Source records:
------------------------
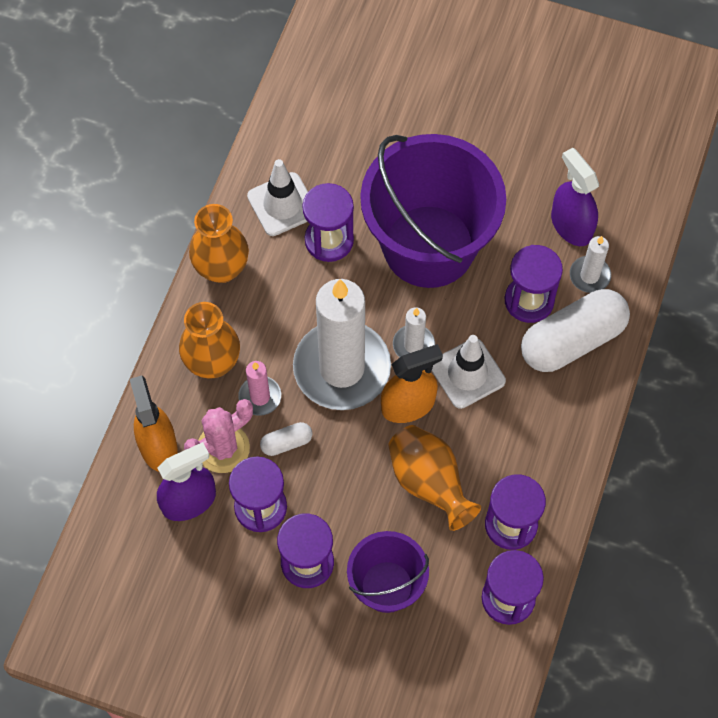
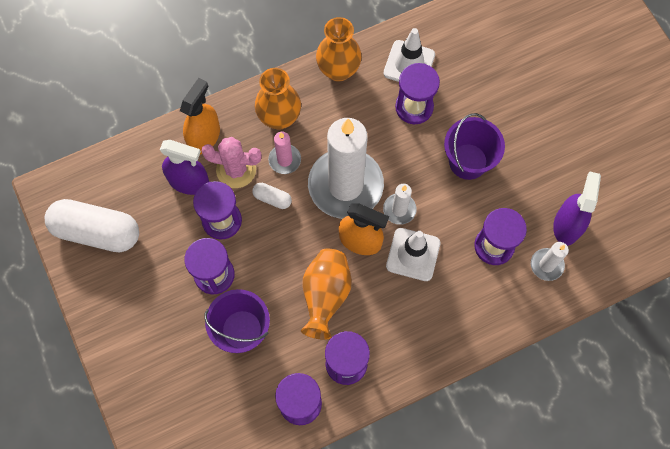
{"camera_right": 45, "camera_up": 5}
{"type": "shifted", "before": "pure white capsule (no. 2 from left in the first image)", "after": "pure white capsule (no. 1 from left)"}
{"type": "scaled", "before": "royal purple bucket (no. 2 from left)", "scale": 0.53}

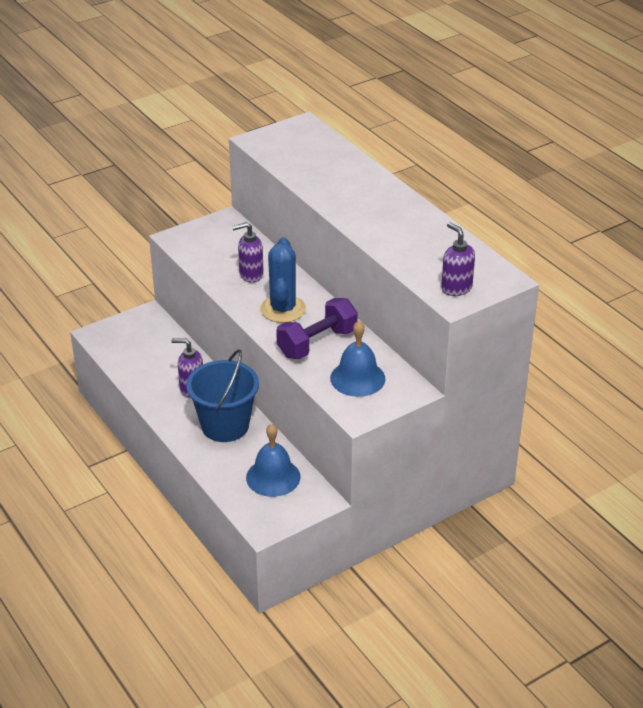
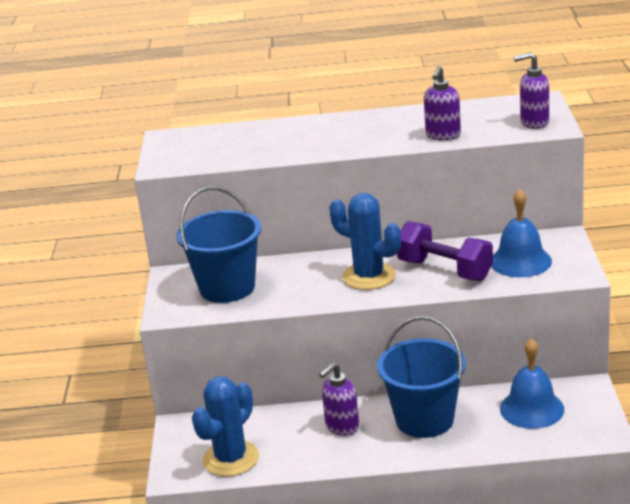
{"camera_right": -55, "camera_up": -10}
{"type": "new", "after": "blue bucket (no. 1 from left)"}
{"type": "new", "after": "blue cactus (no. 1 from left)"}
{"type": "rotated", "before": "royal purple hand weight", "turn": -45}
{"type": "shifted", "before": "royal purple soap pump (no. 2 from left)"}

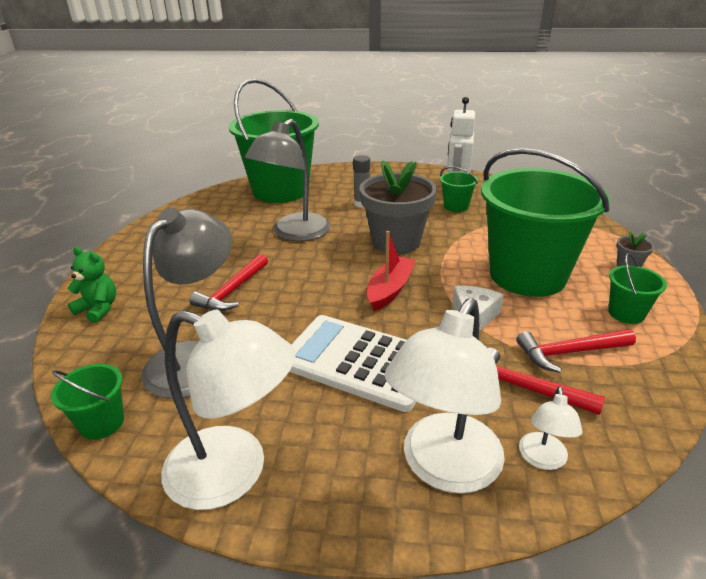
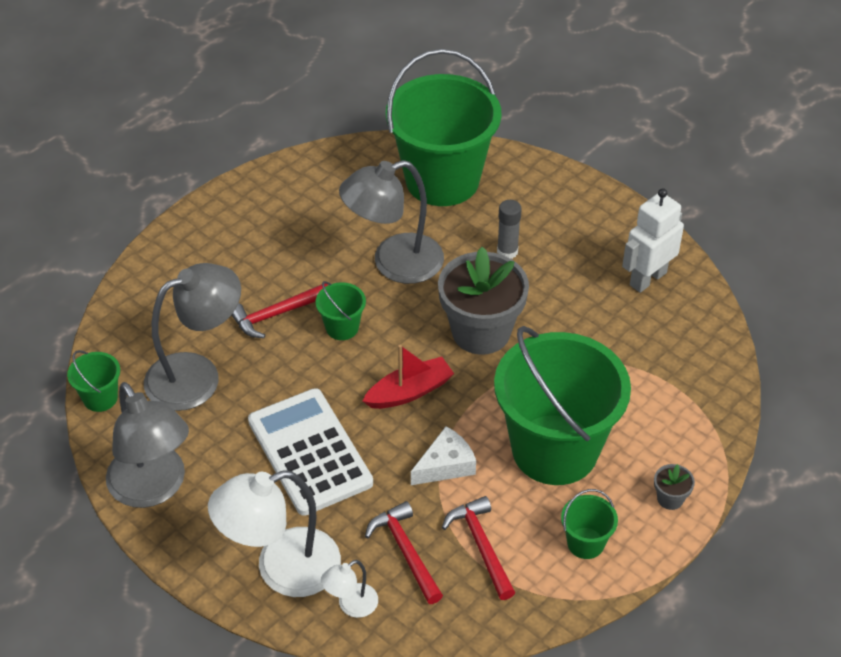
{"camera_right": 35, "camera_up": 15}
{"type": "repainted", "before": "pure white lamp (no. 1 from left)", "after": "gray lamp (no. 1 from left)"}
{"type": "shifted", "before": "leaf-green bucket (no. 3 from left in the first image)", "after": "leaf-green bucket (no. 2 from left)"}
{"type": "rotated", "before": "scarlet hammer (no. 3 from left)", "turn": 45}
{"type": "gone", "before": "leaf-green teddy bear"}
------------------------
**The problem:**
Look through the entries above and find each line where the word "bucket" occurs; copy those lines.

**Output of the task:**
{"type": "scaled", "before": "royal purple bucket (no. 2 from left)", "scale": 0.53}
{"type": "new", "after": "blue bucket (no. 1 from left)"}
{"type": "shifted", "before": "leaf-green bucket (no. 3 from left in the first image)", "after": "leaf-green bucket (no. 2 from left)"}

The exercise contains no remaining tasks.